**Input material**.
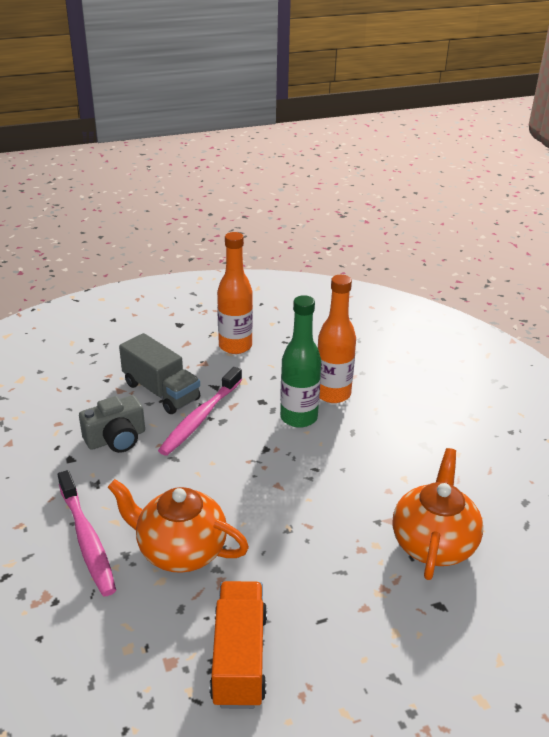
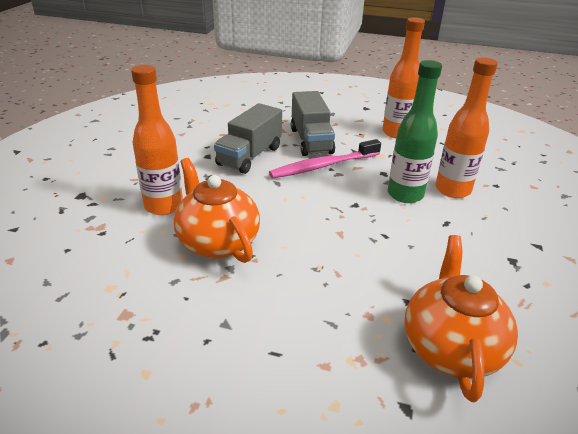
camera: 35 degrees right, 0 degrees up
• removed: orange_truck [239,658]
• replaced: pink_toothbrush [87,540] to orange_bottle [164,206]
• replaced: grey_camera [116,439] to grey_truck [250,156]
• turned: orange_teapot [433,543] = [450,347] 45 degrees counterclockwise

**Task directions**. Using the material above, return every line that holds the string "degrees".

**Exercise output**.
camera: 35 degrees right, 0 degrees up
• turned: orange_teapot [433,543] = [450,347] 45 degrees counterclockwise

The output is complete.